Activity: Your output must hold every entry exactly as written and none of the pictures.

(Object state change records)
——————

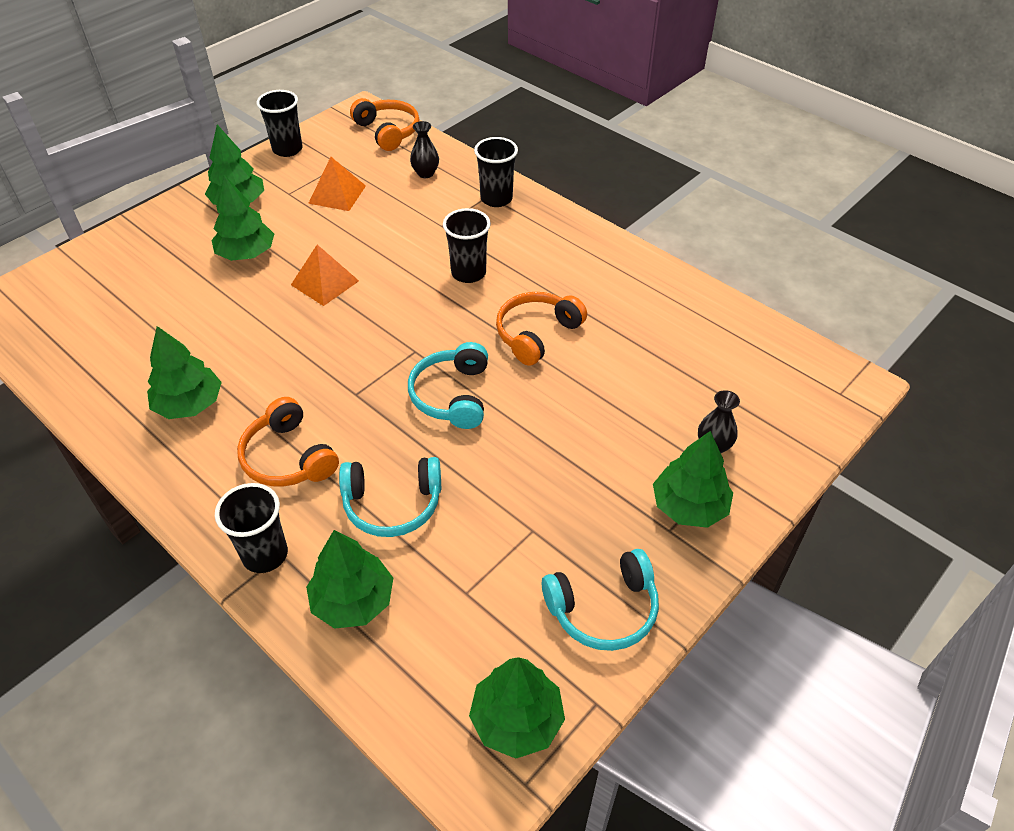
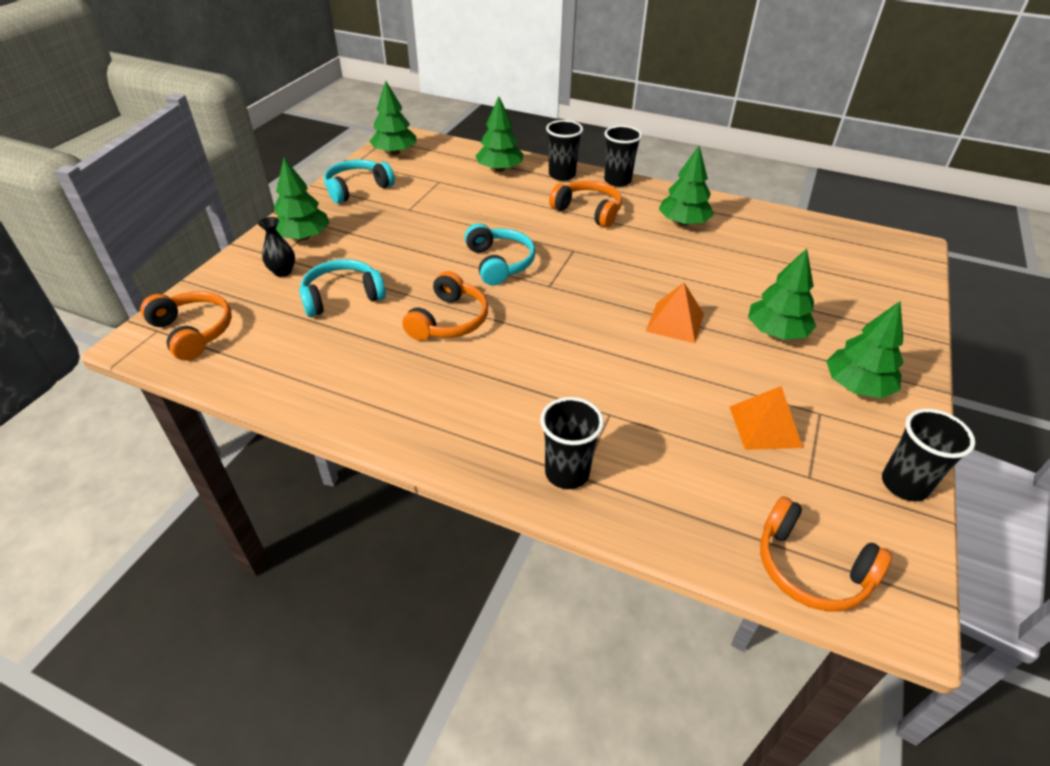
camera: 160 degrees right, 5 degrees down
turquoise headphones [339,457,441,537] -> turquoise headphones moved to [299,259,386,317]
black vase [410,121,439,178] -> none
black cup [443,208,491,283] -> black cup moved to [604,125,642,187]
none -> orange headphones [140,291,232,361]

——————

Answer box:
camera: 160 degrees right, 5 degrees down
turquoise headphones [339,457,441,537] -> turquoise headphones moved to [299,259,386,317]
black vase [410,121,439,178] -> none
black cup [443,208,491,283] -> black cup moved to [604,125,642,187]
none -> orange headphones [140,291,232,361]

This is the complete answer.